- Material for this exercise

▶

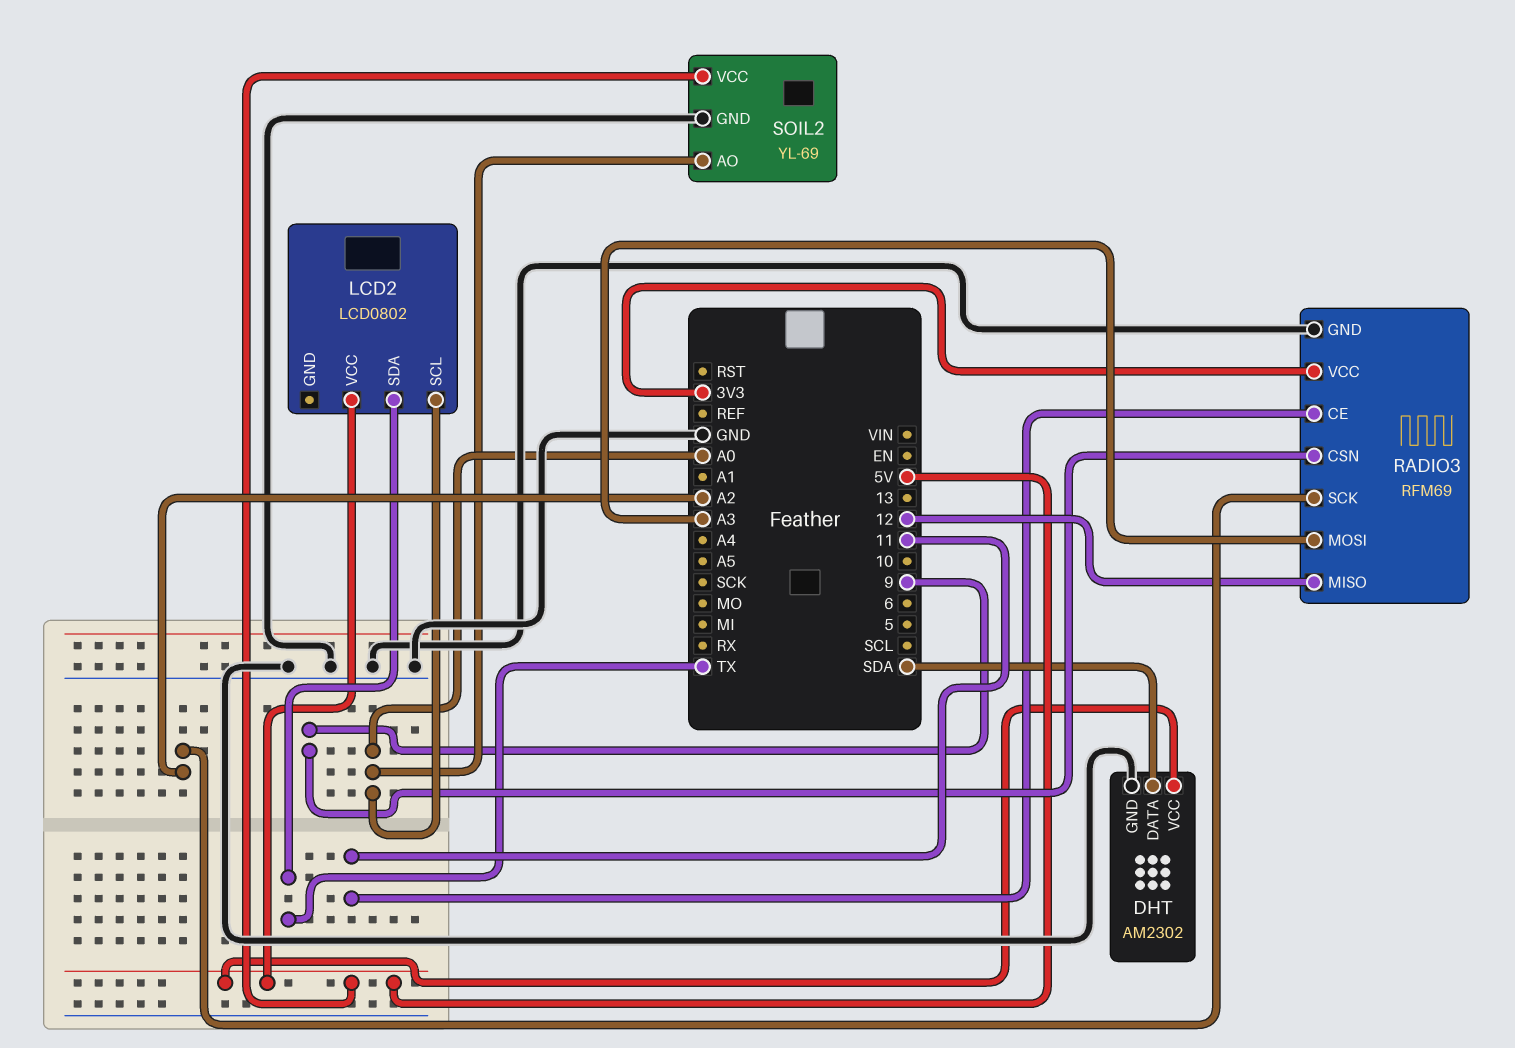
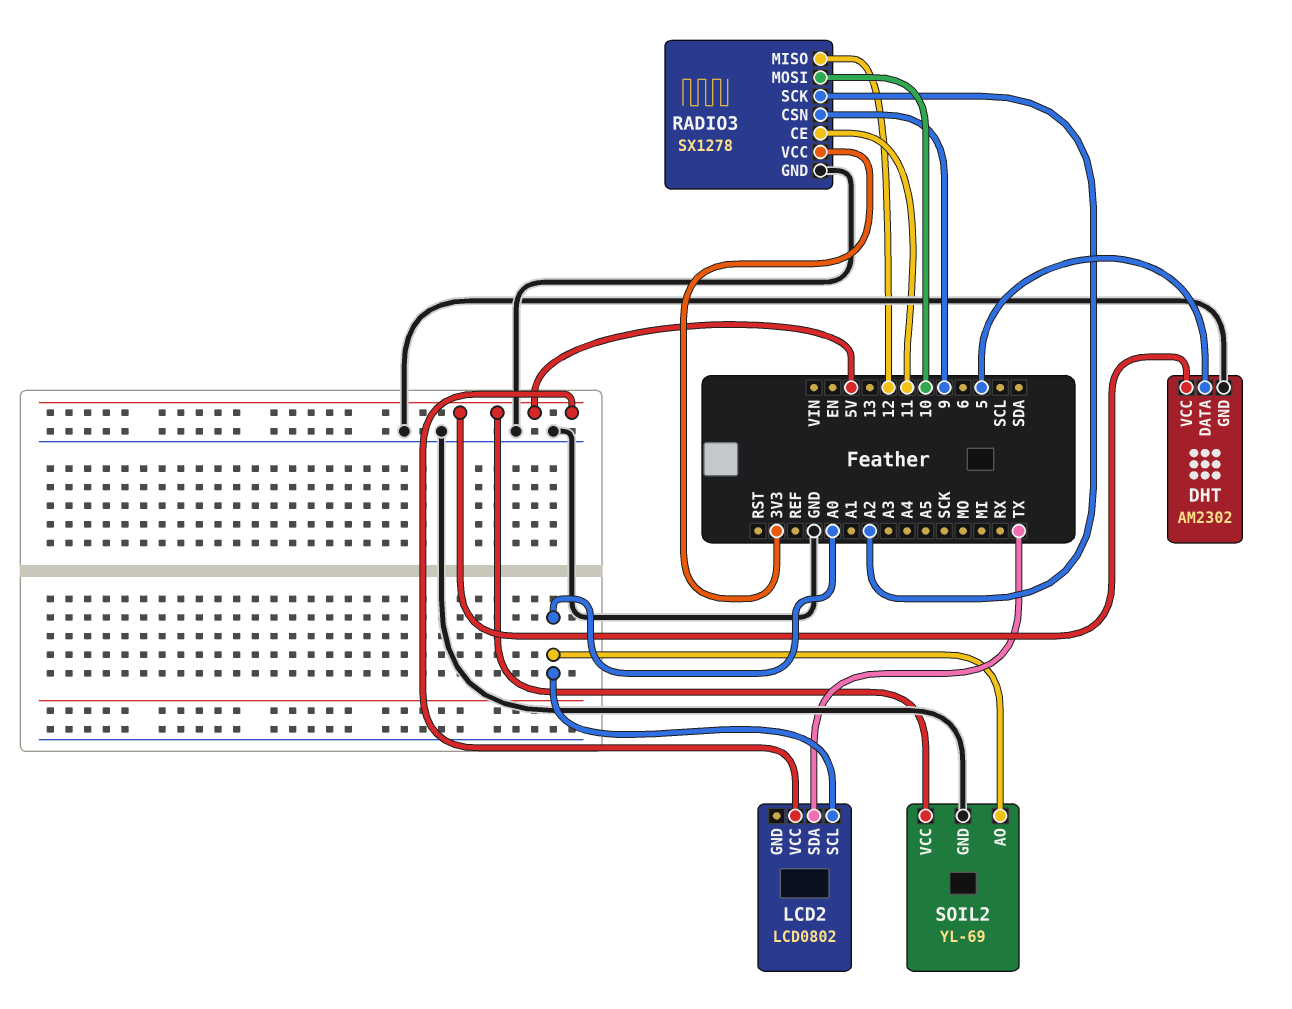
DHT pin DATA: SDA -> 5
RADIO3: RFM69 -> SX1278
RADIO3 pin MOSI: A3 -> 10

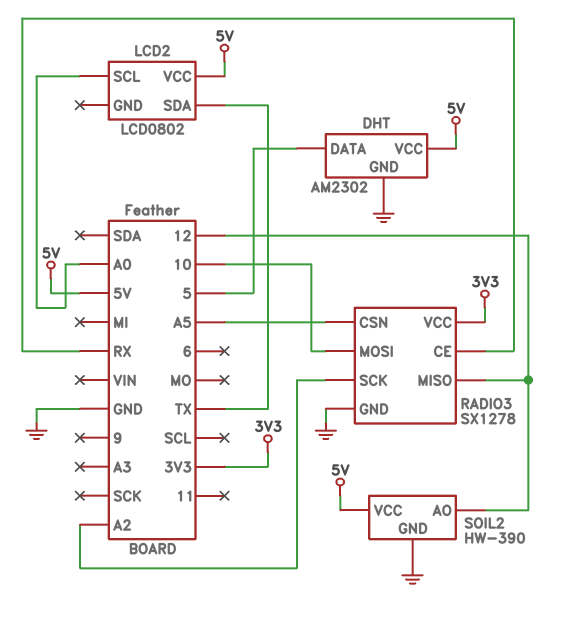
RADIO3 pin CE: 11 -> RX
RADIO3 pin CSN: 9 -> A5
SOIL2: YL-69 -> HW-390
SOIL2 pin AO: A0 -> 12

◀
▶

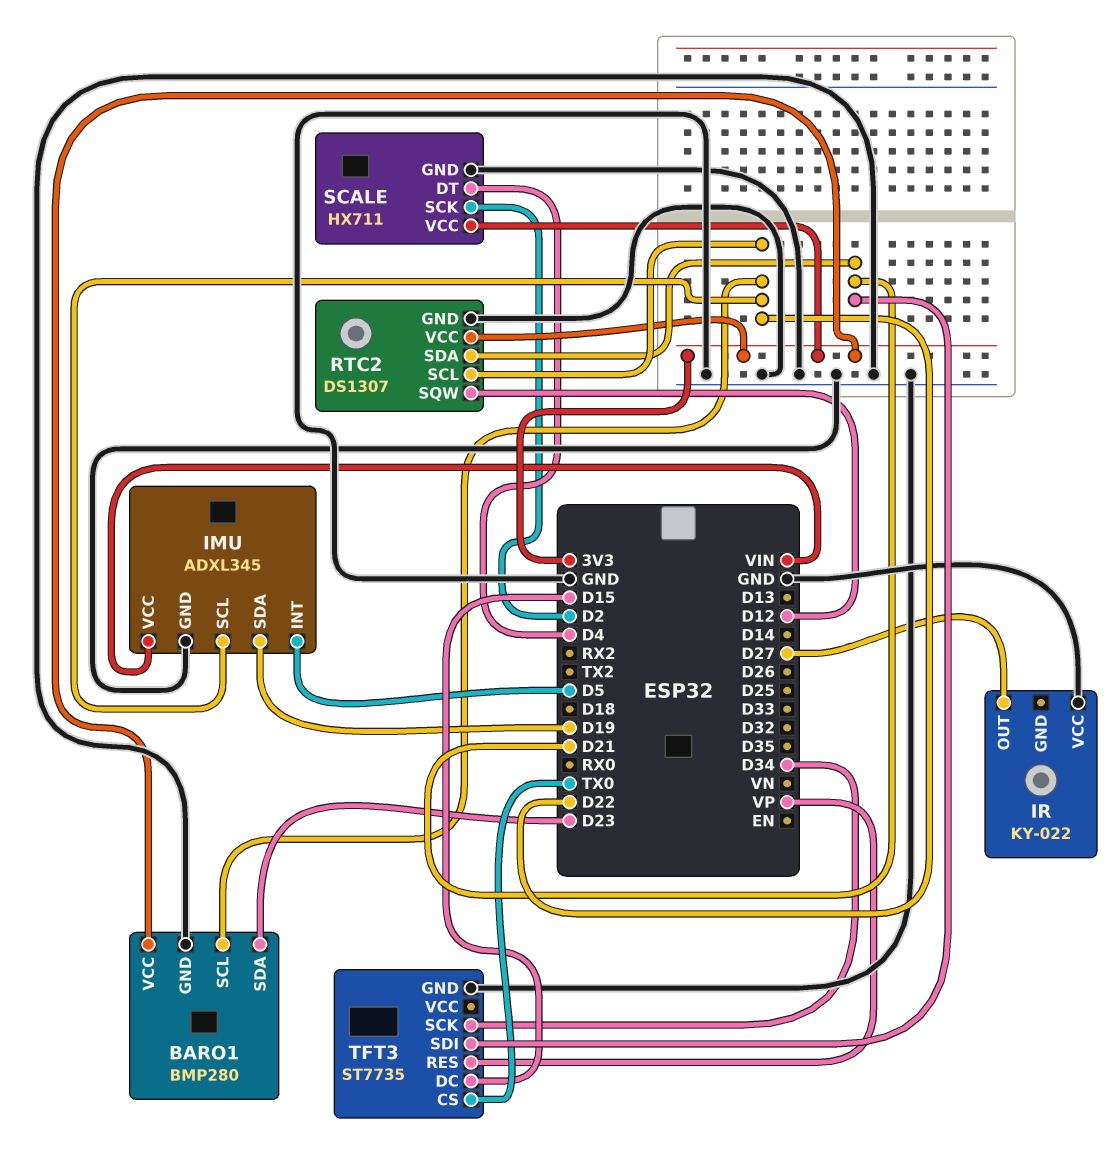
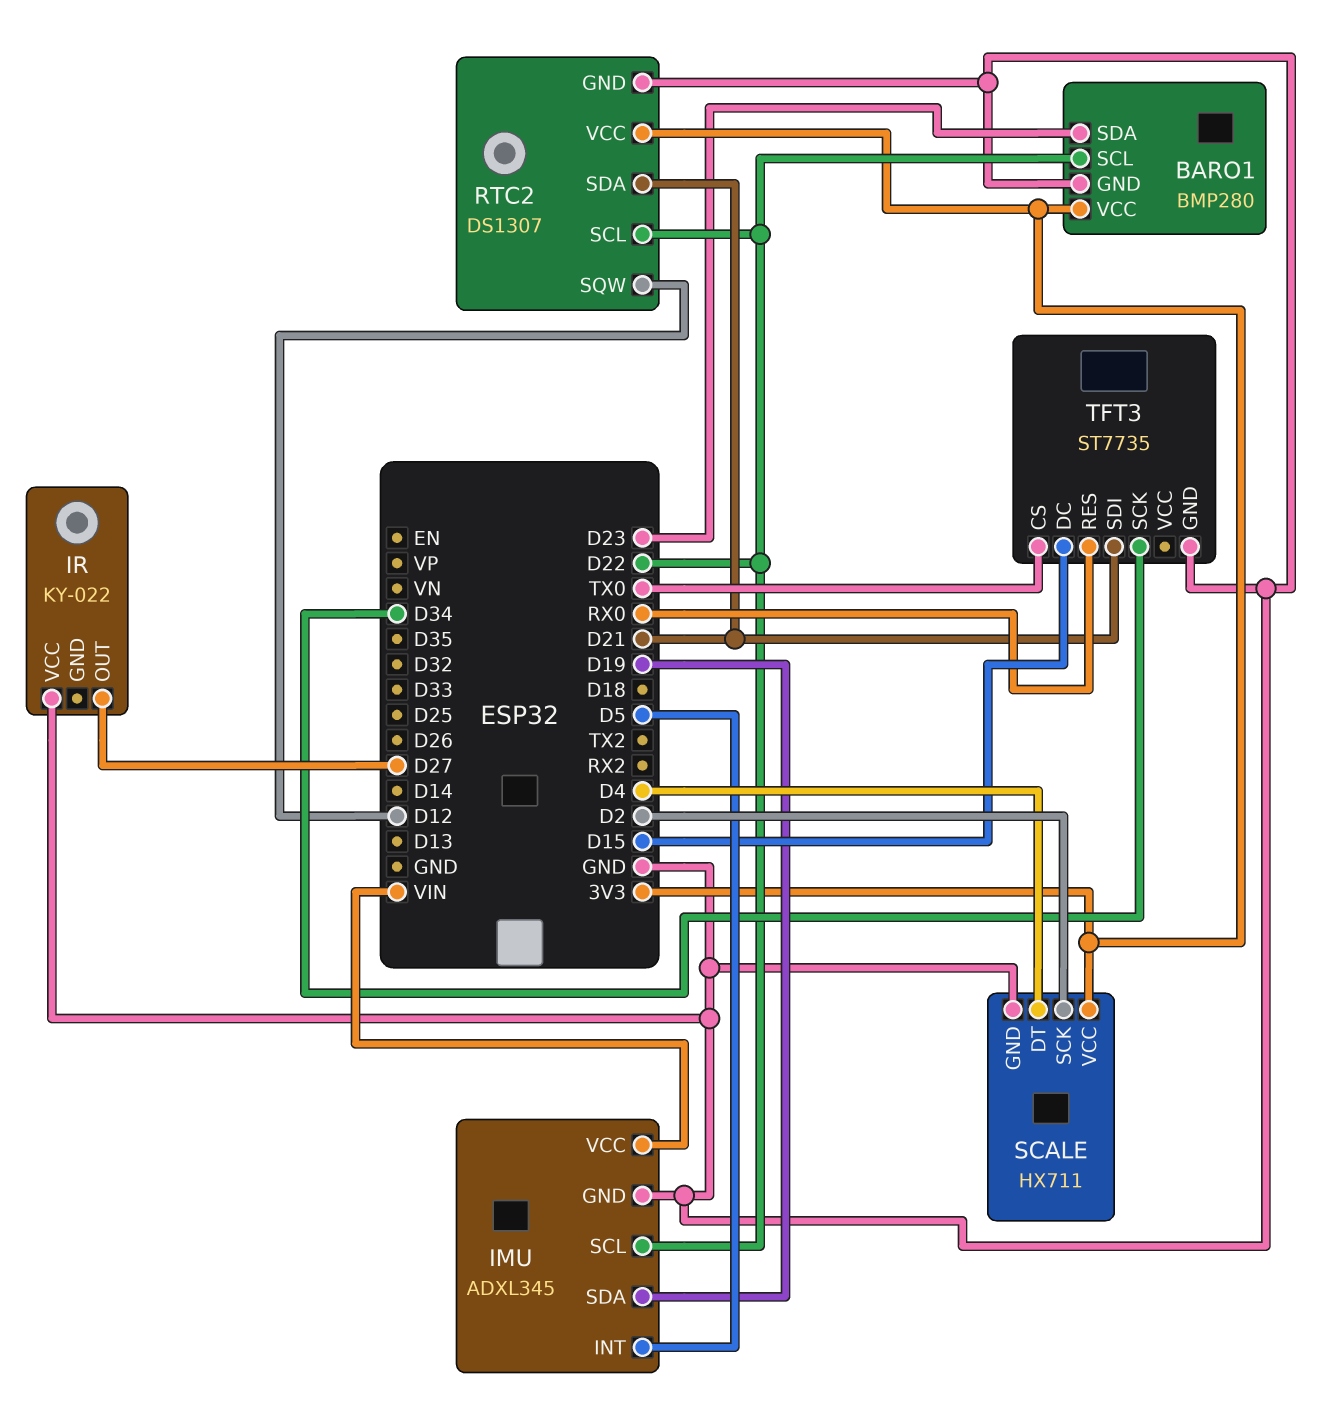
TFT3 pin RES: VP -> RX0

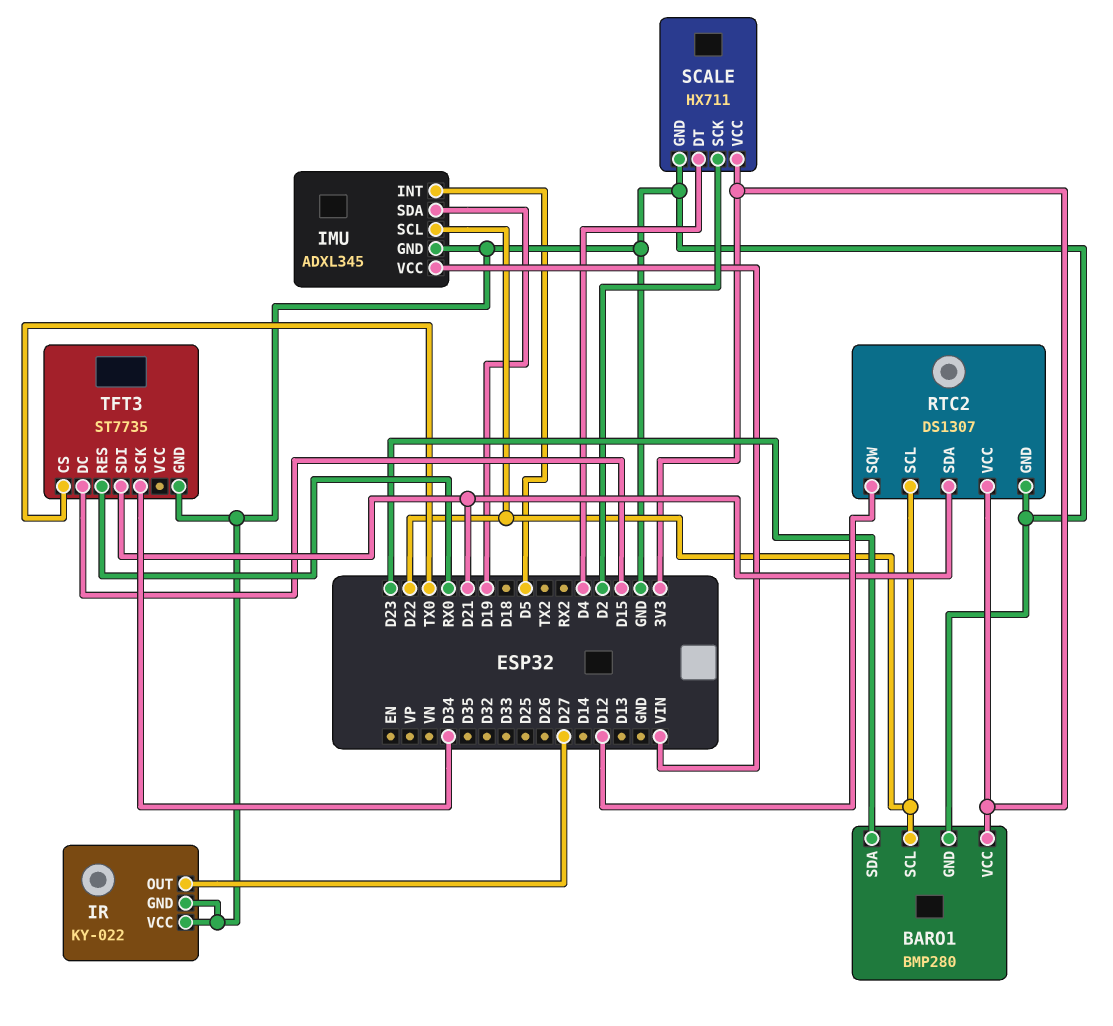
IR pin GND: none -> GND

◀

- Problem requirements
Skipping the pictures, print the lines in the listing above exactly as written, starting at the line with "DHT pin DATA: SDA -> 5" and ending at the line with "SOIL2 pin AO: A0 -> 12", both included.

- Expected output
DHT pin DATA: SDA -> 5
RADIO3: RFM69 -> SX1278
RADIO3 pin MOSI: A3 -> 10

RADIO3 pin CE: 11 -> RX
RADIO3 pin CSN: 9 -> A5
SOIL2: YL-69 -> HW-390
SOIL2 pin AO: A0 -> 12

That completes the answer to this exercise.